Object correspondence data
------------------------------------------------------------------------

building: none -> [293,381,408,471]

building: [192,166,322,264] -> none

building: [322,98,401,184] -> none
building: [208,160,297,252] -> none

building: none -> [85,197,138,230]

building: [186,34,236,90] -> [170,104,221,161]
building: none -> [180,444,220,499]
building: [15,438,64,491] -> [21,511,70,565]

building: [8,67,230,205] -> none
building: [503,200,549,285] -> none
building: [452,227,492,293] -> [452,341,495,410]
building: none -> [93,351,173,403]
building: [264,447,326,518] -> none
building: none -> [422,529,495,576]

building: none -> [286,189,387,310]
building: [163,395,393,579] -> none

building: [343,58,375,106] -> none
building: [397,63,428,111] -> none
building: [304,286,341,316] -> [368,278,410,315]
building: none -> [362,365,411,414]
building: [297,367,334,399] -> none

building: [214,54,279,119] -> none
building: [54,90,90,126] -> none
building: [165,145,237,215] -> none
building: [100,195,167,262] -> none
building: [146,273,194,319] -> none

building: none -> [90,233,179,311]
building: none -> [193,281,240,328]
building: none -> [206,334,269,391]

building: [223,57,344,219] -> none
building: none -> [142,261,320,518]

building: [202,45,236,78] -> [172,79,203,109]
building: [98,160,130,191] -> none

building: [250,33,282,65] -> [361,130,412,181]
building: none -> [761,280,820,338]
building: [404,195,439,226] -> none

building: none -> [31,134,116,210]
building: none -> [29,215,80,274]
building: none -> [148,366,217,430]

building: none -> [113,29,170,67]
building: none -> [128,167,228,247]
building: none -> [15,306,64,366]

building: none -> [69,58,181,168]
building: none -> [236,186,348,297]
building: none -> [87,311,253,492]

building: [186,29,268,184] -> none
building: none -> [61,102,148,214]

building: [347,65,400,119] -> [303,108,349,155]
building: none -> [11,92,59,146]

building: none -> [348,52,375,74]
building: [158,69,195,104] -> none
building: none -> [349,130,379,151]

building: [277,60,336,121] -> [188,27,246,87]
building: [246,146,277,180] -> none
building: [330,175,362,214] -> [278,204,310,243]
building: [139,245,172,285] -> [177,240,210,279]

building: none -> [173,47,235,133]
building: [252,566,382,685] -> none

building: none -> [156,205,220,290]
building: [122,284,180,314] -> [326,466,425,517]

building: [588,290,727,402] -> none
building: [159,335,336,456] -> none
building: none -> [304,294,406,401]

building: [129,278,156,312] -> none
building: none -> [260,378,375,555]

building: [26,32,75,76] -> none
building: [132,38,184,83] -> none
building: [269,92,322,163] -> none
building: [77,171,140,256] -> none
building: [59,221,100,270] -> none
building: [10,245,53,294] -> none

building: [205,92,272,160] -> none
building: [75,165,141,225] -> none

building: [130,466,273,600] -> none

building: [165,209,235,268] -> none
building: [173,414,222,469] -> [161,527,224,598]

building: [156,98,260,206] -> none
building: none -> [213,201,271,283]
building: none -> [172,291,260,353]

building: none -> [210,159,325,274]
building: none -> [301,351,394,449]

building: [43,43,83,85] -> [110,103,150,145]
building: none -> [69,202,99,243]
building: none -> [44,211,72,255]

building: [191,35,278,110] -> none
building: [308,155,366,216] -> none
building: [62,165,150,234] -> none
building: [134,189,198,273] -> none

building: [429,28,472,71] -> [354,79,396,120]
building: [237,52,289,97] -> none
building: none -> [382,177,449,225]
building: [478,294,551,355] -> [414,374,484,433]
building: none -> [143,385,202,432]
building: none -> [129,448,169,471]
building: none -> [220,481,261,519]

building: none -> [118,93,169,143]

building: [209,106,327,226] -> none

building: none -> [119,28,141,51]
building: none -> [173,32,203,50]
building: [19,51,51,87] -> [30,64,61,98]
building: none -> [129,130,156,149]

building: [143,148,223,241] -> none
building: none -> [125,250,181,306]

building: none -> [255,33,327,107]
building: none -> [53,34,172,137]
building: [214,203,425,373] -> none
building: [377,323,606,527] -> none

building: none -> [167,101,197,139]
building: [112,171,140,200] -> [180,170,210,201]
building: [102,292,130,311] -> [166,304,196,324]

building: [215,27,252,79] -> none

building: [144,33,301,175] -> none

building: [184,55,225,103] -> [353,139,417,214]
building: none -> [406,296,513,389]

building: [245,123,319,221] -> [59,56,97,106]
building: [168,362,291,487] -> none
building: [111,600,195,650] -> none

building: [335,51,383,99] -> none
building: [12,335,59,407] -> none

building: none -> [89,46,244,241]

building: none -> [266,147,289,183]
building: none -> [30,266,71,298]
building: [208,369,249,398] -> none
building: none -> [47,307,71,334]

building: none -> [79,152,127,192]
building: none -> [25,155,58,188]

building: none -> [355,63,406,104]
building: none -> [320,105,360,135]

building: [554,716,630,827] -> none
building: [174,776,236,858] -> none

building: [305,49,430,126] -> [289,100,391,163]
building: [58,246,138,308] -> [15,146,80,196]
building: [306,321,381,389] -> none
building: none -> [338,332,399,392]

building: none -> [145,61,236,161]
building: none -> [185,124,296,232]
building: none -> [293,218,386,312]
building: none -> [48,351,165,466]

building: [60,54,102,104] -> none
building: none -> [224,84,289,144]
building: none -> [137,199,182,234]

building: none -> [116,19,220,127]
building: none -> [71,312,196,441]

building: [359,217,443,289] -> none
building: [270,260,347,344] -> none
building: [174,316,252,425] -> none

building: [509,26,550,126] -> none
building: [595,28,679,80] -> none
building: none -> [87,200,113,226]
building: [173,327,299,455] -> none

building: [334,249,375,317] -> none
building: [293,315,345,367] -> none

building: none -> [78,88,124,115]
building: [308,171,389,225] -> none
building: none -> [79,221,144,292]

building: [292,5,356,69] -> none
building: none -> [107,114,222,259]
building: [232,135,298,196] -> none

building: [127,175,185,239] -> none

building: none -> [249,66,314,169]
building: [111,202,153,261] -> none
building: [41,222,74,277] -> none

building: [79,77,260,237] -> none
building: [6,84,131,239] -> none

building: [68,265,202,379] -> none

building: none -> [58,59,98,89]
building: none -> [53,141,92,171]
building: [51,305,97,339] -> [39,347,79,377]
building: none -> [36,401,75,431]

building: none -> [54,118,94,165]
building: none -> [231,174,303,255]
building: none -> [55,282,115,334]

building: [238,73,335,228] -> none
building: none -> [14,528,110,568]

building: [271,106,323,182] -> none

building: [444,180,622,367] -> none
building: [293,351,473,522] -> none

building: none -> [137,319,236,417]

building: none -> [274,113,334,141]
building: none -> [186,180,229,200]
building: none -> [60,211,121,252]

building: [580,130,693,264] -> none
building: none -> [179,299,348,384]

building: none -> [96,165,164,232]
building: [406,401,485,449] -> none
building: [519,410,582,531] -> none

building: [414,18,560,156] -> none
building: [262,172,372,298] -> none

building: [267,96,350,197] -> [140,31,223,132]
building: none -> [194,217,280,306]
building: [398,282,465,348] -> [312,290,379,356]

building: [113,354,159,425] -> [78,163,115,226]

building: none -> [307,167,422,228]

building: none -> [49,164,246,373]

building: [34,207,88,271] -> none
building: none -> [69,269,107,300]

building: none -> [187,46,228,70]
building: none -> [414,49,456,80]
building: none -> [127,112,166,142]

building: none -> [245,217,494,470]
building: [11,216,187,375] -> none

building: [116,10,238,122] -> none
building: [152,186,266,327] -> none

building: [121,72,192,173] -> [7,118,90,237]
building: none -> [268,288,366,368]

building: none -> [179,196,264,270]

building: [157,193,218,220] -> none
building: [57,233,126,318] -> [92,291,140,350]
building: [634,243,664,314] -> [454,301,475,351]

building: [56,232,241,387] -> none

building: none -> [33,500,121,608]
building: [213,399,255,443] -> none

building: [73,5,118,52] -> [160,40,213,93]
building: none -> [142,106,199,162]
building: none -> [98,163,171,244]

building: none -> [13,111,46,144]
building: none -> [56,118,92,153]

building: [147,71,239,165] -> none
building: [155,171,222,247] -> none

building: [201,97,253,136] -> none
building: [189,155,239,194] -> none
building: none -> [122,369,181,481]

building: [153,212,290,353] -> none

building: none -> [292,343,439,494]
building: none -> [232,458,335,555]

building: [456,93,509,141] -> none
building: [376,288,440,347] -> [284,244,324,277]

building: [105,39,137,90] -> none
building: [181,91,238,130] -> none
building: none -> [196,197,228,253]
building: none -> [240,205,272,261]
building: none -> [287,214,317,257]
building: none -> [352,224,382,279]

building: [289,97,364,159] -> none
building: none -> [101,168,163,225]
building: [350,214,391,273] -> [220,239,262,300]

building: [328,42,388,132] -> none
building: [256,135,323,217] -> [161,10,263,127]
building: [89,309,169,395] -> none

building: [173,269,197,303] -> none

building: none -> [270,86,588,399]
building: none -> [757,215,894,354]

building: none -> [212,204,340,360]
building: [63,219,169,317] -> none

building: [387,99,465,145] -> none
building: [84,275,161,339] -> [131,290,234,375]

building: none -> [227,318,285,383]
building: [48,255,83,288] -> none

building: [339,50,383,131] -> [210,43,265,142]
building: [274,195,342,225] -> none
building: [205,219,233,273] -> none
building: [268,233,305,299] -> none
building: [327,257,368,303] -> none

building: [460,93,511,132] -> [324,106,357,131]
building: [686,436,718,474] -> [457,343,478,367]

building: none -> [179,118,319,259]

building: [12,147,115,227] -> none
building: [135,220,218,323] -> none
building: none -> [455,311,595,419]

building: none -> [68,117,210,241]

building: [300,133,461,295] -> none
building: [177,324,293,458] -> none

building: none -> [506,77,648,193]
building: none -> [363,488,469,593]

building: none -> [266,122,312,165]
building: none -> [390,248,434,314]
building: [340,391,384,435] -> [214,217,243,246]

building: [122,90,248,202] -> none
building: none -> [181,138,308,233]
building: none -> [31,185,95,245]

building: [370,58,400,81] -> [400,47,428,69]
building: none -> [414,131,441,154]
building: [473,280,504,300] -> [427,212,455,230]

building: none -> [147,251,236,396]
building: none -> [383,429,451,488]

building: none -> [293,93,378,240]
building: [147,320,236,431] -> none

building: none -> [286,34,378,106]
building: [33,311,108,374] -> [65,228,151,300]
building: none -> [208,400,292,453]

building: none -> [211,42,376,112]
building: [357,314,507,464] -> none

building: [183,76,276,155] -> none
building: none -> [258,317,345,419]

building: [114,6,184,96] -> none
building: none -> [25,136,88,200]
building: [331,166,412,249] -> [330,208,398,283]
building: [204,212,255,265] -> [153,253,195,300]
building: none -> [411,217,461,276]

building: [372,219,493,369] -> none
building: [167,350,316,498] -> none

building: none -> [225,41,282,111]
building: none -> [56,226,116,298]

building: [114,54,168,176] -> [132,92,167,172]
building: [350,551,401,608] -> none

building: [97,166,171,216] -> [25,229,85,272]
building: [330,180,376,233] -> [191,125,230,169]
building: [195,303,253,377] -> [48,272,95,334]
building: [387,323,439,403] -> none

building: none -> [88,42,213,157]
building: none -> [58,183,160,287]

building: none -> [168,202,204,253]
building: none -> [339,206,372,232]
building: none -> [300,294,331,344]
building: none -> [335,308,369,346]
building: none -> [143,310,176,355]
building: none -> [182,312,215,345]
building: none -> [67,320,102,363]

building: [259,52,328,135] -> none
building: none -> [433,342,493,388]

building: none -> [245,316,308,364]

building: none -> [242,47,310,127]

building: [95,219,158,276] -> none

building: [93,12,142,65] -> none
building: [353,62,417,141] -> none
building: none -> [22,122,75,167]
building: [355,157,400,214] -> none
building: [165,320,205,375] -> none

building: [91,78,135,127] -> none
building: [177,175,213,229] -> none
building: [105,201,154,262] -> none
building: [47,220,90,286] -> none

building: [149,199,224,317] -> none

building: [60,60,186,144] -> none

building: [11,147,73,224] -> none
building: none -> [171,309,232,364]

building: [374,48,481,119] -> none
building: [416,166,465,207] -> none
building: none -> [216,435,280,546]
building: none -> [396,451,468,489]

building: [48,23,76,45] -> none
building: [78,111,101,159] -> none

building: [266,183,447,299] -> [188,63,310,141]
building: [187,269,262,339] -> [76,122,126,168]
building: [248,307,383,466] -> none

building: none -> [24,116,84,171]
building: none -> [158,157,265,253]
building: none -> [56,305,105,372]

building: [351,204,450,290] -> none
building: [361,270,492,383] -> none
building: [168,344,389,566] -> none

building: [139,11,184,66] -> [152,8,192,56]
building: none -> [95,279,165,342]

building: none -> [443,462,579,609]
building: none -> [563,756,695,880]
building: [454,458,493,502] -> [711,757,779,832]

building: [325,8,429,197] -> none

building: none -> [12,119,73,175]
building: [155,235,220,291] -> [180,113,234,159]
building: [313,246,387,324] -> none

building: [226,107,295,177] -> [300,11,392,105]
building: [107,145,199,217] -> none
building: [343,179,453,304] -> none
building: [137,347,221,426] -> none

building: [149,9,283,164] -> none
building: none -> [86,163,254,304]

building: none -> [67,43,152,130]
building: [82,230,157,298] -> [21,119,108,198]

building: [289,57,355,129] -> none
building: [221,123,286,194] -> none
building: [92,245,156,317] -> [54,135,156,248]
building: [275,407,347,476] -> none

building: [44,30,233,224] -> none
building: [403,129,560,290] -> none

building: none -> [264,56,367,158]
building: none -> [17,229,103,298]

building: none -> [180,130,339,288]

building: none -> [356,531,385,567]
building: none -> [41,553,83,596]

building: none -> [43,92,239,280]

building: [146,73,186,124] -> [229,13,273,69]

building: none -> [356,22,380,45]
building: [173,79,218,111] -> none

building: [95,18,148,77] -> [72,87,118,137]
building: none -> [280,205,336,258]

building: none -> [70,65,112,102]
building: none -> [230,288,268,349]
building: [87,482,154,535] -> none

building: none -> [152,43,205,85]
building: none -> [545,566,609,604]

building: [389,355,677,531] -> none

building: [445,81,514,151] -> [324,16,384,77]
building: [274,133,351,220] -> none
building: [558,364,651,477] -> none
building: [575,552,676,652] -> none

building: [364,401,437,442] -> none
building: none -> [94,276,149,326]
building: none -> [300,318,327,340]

------------------------------------------------------------------------

> [Task brief]: Please copy the lines in the records above between the one holding "building: none -> [255,33,327,107]" and the one holding "building: none -> [406,296,513,389]", inclusive, exactly and with no other line.

> [Answer to the problem]:
building: none -> [255,33,327,107]
building: none -> [53,34,172,137]
building: [214,203,425,373] -> none
building: [377,323,606,527] -> none

building: none -> [167,101,197,139]
building: [112,171,140,200] -> [180,170,210,201]
building: [102,292,130,311] -> [166,304,196,324]

building: [215,27,252,79] -> none

building: [144,33,301,175] -> none

building: [184,55,225,103] -> [353,139,417,214]
building: none -> [406,296,513,389]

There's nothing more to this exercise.